### SOURCE MATERIAL ###

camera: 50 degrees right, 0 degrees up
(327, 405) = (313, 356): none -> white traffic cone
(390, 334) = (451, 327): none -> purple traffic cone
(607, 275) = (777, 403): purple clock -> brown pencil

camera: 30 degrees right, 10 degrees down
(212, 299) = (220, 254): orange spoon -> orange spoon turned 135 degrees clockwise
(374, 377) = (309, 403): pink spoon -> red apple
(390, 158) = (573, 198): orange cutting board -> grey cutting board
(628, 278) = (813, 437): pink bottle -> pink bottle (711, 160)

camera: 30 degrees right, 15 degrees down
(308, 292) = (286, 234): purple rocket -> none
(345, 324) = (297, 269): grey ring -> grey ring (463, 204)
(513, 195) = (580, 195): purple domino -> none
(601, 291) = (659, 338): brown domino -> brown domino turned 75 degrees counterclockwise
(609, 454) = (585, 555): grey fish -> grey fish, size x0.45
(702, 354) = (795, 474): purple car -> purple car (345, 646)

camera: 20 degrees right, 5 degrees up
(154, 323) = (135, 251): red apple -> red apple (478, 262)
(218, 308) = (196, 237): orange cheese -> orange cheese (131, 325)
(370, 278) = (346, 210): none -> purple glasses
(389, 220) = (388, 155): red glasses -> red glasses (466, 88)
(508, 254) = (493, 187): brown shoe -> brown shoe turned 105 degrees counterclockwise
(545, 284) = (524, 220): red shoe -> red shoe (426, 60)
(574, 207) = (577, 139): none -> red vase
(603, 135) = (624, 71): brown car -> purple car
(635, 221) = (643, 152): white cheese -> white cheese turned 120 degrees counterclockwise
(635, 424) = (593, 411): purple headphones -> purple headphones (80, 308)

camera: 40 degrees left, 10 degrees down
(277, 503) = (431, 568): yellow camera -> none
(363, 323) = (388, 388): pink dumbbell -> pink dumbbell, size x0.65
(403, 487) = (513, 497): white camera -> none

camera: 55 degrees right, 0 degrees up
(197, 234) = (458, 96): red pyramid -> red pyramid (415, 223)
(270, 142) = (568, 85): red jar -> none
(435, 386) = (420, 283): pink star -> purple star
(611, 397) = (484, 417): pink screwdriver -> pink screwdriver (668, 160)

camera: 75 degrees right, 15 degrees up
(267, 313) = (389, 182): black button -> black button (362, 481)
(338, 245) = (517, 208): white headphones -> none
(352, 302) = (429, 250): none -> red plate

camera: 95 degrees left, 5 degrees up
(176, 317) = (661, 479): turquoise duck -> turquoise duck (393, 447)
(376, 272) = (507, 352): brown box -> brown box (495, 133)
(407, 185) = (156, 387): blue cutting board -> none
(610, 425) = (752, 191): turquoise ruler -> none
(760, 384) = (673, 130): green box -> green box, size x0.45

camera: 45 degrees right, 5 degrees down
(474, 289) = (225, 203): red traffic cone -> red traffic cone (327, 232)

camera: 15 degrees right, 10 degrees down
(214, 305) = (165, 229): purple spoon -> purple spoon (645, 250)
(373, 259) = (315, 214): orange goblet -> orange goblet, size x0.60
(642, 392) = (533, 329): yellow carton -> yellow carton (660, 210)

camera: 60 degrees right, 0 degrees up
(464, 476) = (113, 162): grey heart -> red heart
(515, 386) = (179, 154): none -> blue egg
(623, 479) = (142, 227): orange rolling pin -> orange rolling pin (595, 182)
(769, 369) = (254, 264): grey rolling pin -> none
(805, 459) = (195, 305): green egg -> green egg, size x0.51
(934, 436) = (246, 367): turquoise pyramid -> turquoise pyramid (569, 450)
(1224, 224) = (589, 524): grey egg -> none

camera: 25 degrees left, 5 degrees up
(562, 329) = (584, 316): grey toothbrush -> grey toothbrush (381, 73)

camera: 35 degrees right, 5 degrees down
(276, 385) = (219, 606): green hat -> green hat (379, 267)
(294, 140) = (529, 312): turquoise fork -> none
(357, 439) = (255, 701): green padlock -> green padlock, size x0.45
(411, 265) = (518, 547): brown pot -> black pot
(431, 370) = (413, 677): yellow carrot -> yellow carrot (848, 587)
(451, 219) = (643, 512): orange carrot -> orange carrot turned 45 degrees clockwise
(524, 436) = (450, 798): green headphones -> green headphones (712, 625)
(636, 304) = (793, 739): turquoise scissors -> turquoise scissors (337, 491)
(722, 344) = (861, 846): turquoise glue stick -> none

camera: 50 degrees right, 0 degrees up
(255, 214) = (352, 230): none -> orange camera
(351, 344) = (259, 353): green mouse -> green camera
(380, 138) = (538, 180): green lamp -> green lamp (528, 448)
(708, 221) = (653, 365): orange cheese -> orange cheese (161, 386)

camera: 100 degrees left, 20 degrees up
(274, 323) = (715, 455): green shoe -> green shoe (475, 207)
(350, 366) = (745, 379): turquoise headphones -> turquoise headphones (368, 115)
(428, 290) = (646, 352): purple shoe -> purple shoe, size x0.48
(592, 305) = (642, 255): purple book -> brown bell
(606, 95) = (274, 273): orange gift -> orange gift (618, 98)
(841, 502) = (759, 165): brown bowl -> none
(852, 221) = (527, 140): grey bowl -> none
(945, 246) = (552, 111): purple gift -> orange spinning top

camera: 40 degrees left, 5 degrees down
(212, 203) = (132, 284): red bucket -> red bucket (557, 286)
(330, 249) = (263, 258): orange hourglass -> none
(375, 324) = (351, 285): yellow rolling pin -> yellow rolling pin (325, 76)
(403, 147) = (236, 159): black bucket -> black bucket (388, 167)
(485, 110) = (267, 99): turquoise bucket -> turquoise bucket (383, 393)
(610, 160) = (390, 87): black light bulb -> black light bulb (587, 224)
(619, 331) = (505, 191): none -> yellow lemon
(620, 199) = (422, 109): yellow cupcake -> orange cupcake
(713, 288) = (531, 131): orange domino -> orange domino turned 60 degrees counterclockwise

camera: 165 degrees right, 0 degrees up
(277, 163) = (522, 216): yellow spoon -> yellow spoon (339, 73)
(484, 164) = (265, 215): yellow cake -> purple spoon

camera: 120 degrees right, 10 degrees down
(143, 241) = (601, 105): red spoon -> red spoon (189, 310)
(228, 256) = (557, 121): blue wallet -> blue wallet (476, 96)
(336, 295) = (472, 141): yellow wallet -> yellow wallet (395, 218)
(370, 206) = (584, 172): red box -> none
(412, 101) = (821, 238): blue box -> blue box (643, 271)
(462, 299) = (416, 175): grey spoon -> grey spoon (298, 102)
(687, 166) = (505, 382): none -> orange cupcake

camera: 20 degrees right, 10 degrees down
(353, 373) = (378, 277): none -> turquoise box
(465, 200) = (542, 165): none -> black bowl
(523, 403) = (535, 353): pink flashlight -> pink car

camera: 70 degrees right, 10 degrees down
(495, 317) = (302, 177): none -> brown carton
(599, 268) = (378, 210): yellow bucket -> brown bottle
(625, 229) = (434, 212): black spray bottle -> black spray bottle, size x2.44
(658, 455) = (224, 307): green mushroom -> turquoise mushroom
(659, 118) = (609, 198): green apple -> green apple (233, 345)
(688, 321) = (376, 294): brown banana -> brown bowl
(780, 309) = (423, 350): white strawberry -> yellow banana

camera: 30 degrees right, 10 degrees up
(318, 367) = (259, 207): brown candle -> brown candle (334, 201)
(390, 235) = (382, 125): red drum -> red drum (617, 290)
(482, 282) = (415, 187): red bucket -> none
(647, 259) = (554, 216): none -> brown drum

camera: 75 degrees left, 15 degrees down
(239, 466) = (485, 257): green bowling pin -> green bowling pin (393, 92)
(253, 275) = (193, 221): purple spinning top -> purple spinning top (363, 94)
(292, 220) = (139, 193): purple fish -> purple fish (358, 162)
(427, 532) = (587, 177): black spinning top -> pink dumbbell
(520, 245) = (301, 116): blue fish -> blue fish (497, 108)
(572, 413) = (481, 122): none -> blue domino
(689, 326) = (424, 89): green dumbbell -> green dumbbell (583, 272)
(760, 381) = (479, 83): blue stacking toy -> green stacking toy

###

> _INSTRUCTIONS FOR THE TASK_:
Please give again the lines above between the line holding "(228, 256) = (557, 121): blue" and the line holding "camera: 30 degrees right, 10 degrees up", inclusive, exactly as they are and with nothing added.

> _RESPONSE BOX_:
(228, 256) = (557, 121): blue wallet -> blue wallet (476, 96)
(336, 295) = (472, 141): yellow wallet -> yellow wallet (395, 218)
(370, 206) = (584, 172): red box -> none
(412, 101) = (821, 238): blue box -> blue box (643, 271)
(462, 299) = (416, 175): grey spoon -> grey spoon (298, 102)
(687, 166) = (505, 382): none -> orange cupcake

camera: 20 degrees right, 10 degrees down
(353, 373) = (378, 277): none -> turquoise box
(465, 200) = (542, 165): none -> black bowl
(523, 403) = (535, 353): pink flashlight -> pink car

camera: 70 degrees right, 10 degrees down
(495, 317) = (302, 177): none -> brown carton
(599, 268) = (378, 210): yellow bucket -> brown bottle
(625, 229) = (434, 212): black spray bottle -> black spray bottle, size x2.44
(658, 455) = (224, 307): green mushroom -> turquoise mushroom
(659, 118) = (609, 198): green apple -> green apple (233, 345)
(688, 321) = (376, 294): brown banana -> brown bowl
(780, 309) = (423, 350): white strawberry -> yellow banana

camera: 30 degrees right, 10 degrees up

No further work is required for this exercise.